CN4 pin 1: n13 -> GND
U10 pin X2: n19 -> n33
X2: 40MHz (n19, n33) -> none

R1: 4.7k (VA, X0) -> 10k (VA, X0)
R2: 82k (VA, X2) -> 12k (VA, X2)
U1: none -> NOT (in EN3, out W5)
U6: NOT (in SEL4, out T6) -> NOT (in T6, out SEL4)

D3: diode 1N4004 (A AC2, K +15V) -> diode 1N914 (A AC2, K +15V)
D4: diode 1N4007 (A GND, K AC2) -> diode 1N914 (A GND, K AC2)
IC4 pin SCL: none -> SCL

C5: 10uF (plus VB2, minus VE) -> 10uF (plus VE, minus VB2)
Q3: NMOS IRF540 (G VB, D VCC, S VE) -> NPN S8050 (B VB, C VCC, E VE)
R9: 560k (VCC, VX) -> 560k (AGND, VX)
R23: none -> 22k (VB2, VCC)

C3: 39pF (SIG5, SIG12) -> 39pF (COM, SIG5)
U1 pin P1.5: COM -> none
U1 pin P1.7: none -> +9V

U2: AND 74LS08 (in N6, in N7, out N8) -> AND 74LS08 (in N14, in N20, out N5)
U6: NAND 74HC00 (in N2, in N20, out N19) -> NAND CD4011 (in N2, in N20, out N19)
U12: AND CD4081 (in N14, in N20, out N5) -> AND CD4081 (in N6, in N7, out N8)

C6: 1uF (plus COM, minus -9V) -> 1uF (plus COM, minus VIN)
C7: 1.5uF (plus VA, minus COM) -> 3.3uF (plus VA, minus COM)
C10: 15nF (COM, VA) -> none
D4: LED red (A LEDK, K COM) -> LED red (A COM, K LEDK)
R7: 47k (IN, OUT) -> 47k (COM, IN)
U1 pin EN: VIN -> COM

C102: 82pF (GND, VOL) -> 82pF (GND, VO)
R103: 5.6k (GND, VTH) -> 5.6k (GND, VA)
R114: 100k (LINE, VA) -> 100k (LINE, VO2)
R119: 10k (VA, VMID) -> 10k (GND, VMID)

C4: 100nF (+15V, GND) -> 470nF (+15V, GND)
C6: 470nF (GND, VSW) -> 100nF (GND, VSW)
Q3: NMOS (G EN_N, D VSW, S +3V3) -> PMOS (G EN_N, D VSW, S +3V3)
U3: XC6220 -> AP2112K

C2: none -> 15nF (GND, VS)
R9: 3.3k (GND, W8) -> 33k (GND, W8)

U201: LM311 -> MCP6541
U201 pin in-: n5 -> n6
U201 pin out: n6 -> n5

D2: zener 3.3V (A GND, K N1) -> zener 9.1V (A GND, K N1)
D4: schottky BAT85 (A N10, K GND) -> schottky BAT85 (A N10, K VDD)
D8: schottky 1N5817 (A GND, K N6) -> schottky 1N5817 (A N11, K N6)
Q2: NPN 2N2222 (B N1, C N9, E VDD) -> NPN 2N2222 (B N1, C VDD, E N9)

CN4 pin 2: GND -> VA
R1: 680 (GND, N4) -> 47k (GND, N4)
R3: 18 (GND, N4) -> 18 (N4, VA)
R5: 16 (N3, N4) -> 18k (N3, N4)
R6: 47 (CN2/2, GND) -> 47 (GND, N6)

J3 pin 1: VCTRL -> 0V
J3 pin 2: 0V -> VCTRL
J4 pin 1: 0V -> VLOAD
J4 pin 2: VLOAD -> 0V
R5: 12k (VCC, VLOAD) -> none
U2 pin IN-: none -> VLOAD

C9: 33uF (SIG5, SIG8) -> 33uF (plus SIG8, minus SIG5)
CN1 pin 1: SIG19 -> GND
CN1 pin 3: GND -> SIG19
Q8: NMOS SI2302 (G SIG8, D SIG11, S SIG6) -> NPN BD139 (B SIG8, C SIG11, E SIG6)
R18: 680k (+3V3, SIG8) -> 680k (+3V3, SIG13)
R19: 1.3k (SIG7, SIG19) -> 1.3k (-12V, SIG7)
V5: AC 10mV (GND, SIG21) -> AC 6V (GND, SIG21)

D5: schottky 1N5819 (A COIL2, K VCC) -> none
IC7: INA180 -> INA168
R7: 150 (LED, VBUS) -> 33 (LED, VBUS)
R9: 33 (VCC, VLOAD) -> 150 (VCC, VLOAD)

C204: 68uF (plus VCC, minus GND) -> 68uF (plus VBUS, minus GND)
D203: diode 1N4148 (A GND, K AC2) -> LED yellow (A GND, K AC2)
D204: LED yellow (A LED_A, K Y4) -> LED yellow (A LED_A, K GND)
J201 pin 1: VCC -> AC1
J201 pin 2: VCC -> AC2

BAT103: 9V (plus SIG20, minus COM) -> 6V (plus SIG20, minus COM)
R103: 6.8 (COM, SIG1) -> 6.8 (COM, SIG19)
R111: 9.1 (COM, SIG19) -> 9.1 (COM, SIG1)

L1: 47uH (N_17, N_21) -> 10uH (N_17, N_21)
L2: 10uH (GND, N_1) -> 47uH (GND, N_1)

◆ **What the exercise asks**: In full and without alteration, retype the entries above.

◆ **Task response**:
CN4 pin 1: n13 -> GND
U10 pin X2: n19 -> n33
X2: 40MHz (n19, n33) -> none

R1: 4.7k (VA, X0) -> 10k (VA, X0)
R2: 82k (VA, X2) -> 12k (VA, X2)
U1: none -> NOT (in EN3, out W5)
U6: NOT (in SEL4, out T6) -> NOT (in T6, out SEL4)

D3: diode 1N4004 (A AC2, K +15V) -> diode 1N914 (A AC2, K +15V)
D4: diode 1N4007 (A GND, K AC2) -> diode 1N914 (A GND, K AC2)
IC4 pin SCL: none -> SCL

C5: 10uF (plus VB2, minus VE) -> 10uF (plus VE, minus VB2)
Q3: NMOS IRF540 (G VB, D VCC, S VE) -> NPN S8050 (B VB, C VCC, E VE)
R9: 560k (VCC, VX) -> 560k (AGND, VX)
R23: none -> 22k (VB2, VCC)

C3: 39pF (SIG5, SIG12) -> 39pF (COM, SIG5)
U1 pin P1.5: COM -> none
U1 pin P1.7: none -> +9V

U2: AND 74LS08 (in N6, in N7, out N8) -> AND 74LS08 (in N14, in N20, out N5)
U6: NAND 74HC00 (in N2, in N20, out N19) -> NAND CD4011 (in N2, in N20, out N19)
U12: AND CD4081 (in N14, in N20, out N5) -> AND CD4081 (in N6, in N7, out N8)

C6: 1uF (plus COM, minus -9V) -> 1uF (plus COM, minus VIN)
C7: 1.5uF (plus VA, minus COM) -> 3.3uF (plus VA, minus COM)
C10: 15nF (COM, VA) -> none
D4: LED red (A LEDK, K COM) -> LED red (A COM, K LEDK)
R7: 47k (IN, OUT) -> 47k (COM, IN)
U1 pin EN: VIN -> COM

C102: 82pF (GND, VOL) -> 82pF (GND, VO)
R103: 5.6k (GND, VTH) -> 5.6k (GND, VA)
R114: 100k (LINE, VA) -> 100k (LINE, VO2)
R119: 10k (VA, VMID) -> 10k (GND, VMID)

C4: 100nF (+15V, GND) -> 470nF (+15V, GND)
C6: 470nF (GND, VSW) -> 100nF (GND, VSW)
Q3: NMOS (G EN_N, D VSW, S +3V3) -> PMOS (G EN_N, D VSW, S +3V3)
U3: XC6220 -> AP2112K

C2: none -> 15nF (GND, VS)
R9: 3.3k (GND, W8) -> 33k (GND, W8)

U201: LM311 -> MCP6541
U201 pin in-: n5 -> n6
U201 pin out: n6 -> n5

D2: zener 3.3V (A GND, K N1) -> zener 9.1V (A GND, K N1)
D4: schottky BAT85 (A N10, K GND) -> schottky BAT85 (A N10, K VDD)
D8: schottky 1N5817 (A GND, K N6) -> schottky 1N5817 (A N11, K N6)
Q2: NPN 2N2222 (B N1, C N9, E VDD) -> NPN 2N2222 (B N1, C VDD, E N9)

CN4 pin 2: GND -> VA
R1: 680 (GND, N4) -> 47k (GND, N4)
R3: 18 (GND, N4) -> 18 (N4, VA)
R5: 16 (N3, N4) -> 18k (N3, N4)
R6: 47 (CN2/2, GND) -> 47 (GND, N6)

J3 pin 1: VCTRL -> 0V
J3 pin 2: 0V -> VCTRL
J4 pin 1: 0V -> VLOAD
J4 pin 2: VLOAD -> 0V
R5: 12k (VCC, VLOAD) -> none
U2 pin IN-: none -> VLOAD

C9: 33uF (SIG5, SIG8) -> 33uF (plus SIG8, minus SIG5)
CN1 pin 1: SIG19 -> GND
CN1 pin 3: GND -> SIG19
Q8: NMOS SI2302 (G SIG8, D SIG11, S SIG6) -> NPN BD139 (B SIG8, C SIG11, E SIG6)
R18: 680k (+3V3, SIG8) -> 680k (+3V3, SIG13)
R19: 1.3k (SIG7, SIG19) -> 1.3k (-12V, SIG7)
V5: AC 10mV (GND, SIG21) -> AC 6V (GND, SIG21)

D5: schottky 1N5819 (A COIL2, K VCC) -> none
IC7: INA180 -> INA168
R7: 150 (LED, VBUS) -> 33 (LED, VBUS)
R9: 33 (VCC, VLOAD) -> 150 (VCC, VLOAD)

C204: 68uF (plus VCC, minus GND) -> 68uF (plus VBUS, minus GND)
D203: diode 1N4148 (A GND, K AC2) -> LED yellow (A GND, K AC2)
D204: LED yellow (A LED_A, K Y4) -> LED yellow (A LED_A, K GND)
J201 pin 1: VCC -> AC1
J201 pin 2: VCC -> AC2

BAT103: 9V (plus SIG20, minus COM) -> 6V (plus SIG20, minus COM)
R103: 6.8 (COM, SIG1) -> 6.8 (COM, SIG19)
R111: 9.1 (COM, SIG19) -> 9.1 (COM, SIG1)

L1: 47uH (N_17, N_21) -> 10uH (N_17, N_21)
L2: 10uH (GND, N_1) -> 47uH (GND, N_1)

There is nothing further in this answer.